(Beginning of Available records)

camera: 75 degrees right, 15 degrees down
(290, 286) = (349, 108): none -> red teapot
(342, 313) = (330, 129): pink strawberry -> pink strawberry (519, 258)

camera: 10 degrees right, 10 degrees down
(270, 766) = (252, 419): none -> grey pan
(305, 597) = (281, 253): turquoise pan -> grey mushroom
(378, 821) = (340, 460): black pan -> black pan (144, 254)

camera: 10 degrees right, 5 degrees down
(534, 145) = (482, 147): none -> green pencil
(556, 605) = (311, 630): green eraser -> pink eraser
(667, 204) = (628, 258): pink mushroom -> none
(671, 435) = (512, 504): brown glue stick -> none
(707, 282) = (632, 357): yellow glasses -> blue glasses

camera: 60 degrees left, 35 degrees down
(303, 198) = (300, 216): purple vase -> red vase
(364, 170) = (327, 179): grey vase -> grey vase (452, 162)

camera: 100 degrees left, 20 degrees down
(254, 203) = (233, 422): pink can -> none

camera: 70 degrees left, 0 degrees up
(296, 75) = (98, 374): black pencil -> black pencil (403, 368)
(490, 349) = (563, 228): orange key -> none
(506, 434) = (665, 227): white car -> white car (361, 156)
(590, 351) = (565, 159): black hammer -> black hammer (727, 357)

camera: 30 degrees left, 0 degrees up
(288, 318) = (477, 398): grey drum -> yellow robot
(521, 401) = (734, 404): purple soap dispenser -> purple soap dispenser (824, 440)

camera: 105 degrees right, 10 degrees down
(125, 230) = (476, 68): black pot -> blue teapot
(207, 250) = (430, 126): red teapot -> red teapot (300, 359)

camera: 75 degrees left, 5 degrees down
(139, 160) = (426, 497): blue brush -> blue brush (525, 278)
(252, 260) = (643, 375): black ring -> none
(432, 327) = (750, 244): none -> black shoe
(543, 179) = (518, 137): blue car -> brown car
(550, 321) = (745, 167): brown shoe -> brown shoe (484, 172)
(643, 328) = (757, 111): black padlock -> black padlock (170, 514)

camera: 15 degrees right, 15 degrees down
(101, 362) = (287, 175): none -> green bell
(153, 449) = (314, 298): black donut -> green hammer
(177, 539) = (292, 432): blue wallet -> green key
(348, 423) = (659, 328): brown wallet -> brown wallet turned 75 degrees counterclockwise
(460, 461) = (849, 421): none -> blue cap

(End of Available records)

[What needs to be done] Restate every record word for word.

[Output below]
camera: 75 degrees right, 15 degrees down
(290, 286) = (349, 108): none -> red teapot
(342, 313) = (330, 129): pink strawberry -> pink strawberry (519, 258)

camera: 10 degrees right, 10 degrees down
(270, 766) = (252, 419): none -> grey pan
(305, 597) = (281, 253): turquoise pan -> grey mushroom
(378, 821) = (340, 460): black pan -> black pan (144, 254)

camera: 10 degrees right, 5 degrees down
(534, 145) = (482, 147): none -> green pencil
(556, 605) = (311, 630): green eraser -> pink eraser
(667, 204) = (628, 258): pink mushroom -> none
(671, 435) = (512, 504): brown glue stick -> none
(707, 282) = (632, 357): yellow glasses -> blue glasses

camera: 60 degrees left, 35 degrees down
(303, 198) = (300, 216): purple vase -> red vase
(364, 170) = (327, 179): grey vase -> grey vase (452, 162)

camera: 100 degrees left, 20 degrees down
(254, 203) = (233, 422): pink can -> none

camera: 70 degrees left, 0 degrees up
(296, 75) = (98, 374): black pencil -> black pencil (403, 368)
(490, 349) = (563, 228): orange key -> none
(506, 434) = (665, 227): white car -> white car (361, 156)
(590, 351) = (565, 159): black hammer -> black hammer (727, 357)

camera: 30 degrees left, 0 degrees up
(288, 318) = (477, 398): grey drum -> yellow robot
(521, 401) = (734, 404): purple soap dispenser -> purple soap dispenser (824, 440)

camera: 105 degrees right, 10 degrees down
(125, 230) = (476, 68): black pot -> blue teapot
(207, 250) = (430, 126): red teapot -> red teapot (300, 359)

camera: 75 degrees left, 5 degrees down
(139, 160) = (426, 497): blue brush -> blue brush (525, 278)
(252, 260) = (643, 375): black ring -> none
(432, 327) = (750, 244): none -> black shoe
(543, 179) = (518, 137): blue car -> brown car
(550, 321) = (745, 167): brown shoe -> brown shoe (484, 172)
(643, 328) = (757, 111): black padlock -> black padlock (170, 514)

camera: 15 degrees right, 15 degrees down
(101, 362) = (287, 175): none -> green bell
(153, 449) = (314, 298): black donut -> green hammer
(177, 539) = (292, 432): blue wallet -> green key
(348, 423) = (659, 328): brown wallet -> brown wallet turned 75 degrees counterclockwise
(460, 461) = (849, 421): none -> blue cap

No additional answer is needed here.